**WORK TO BE COMPLETED:**
Reproduce word for word the part of the listing that opens with the line containing "Given the screenshot: What" and closes with the line containing "(B) furniture", including both of those lines. Leave the pictures out of your copy.

**LISTED RECORDS:**
════════

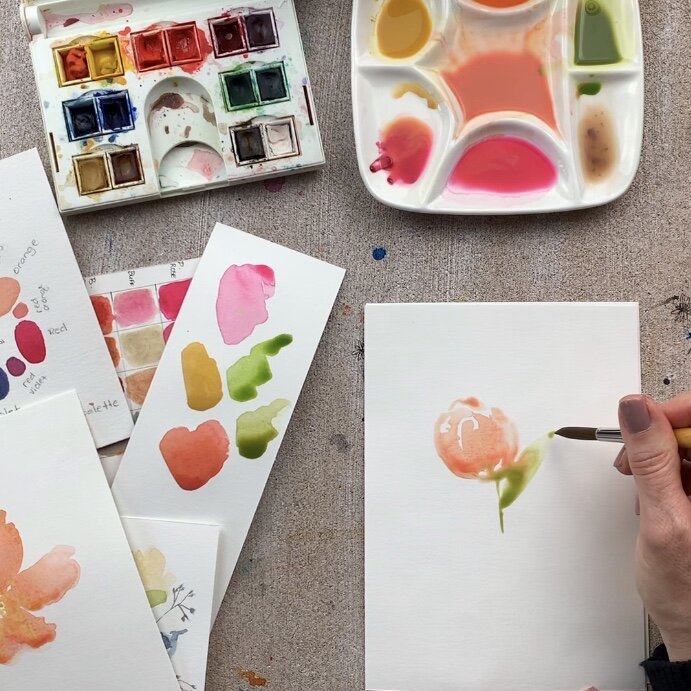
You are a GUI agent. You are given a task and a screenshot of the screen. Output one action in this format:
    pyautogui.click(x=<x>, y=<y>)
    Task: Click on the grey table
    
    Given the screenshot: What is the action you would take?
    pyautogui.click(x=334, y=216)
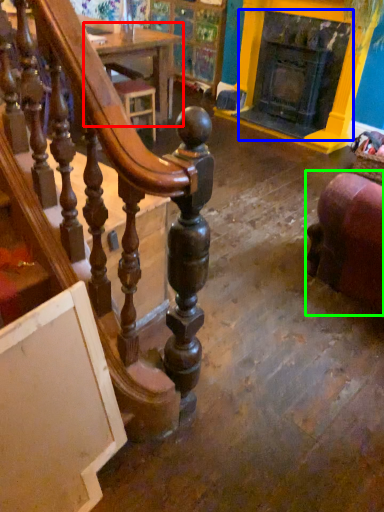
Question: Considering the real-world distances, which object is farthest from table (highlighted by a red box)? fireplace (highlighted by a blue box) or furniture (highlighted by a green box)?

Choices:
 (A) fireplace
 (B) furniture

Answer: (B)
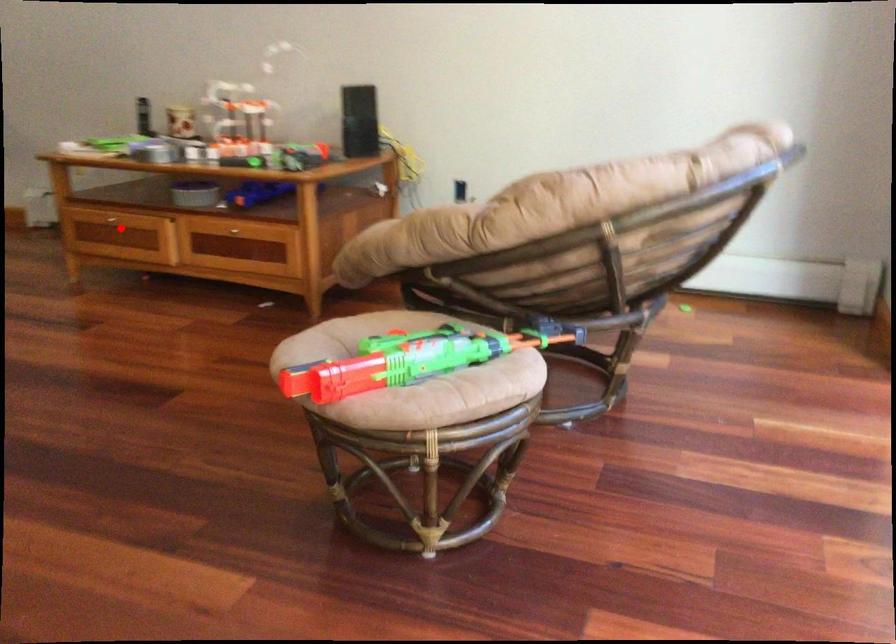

════════

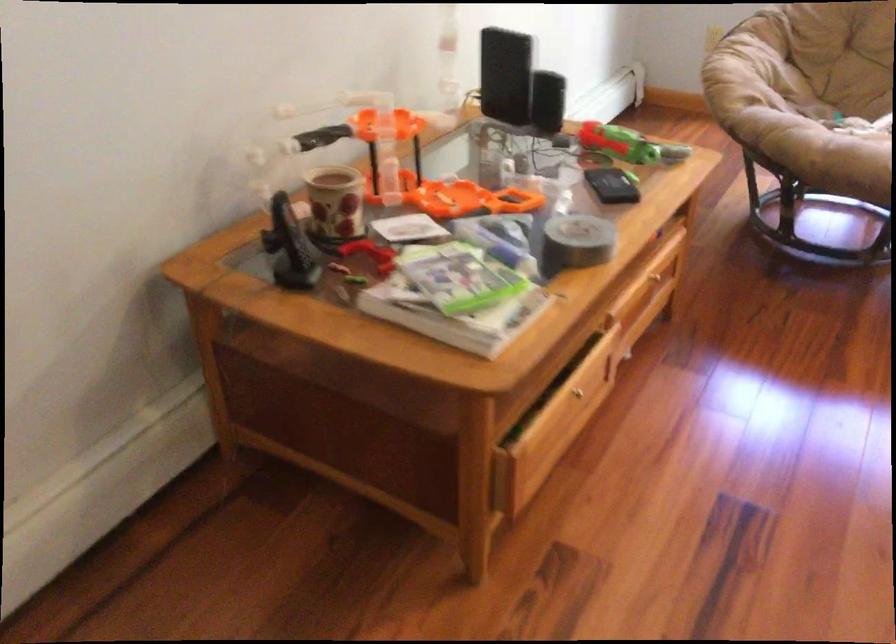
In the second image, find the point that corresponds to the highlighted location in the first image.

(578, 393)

════════

**TASK ANSWER:**
    Given the screenshot: What is the action you would take?
    pyautogui.click(x=334, y=216)
Question: Considering the real-world distances, which object is farthest from table (highlighted by a red box)? fireplace (highlighted by a blue box) or furniture (highlighted by a green box)?

Choices:
 (A) fireplace
 (B) furniture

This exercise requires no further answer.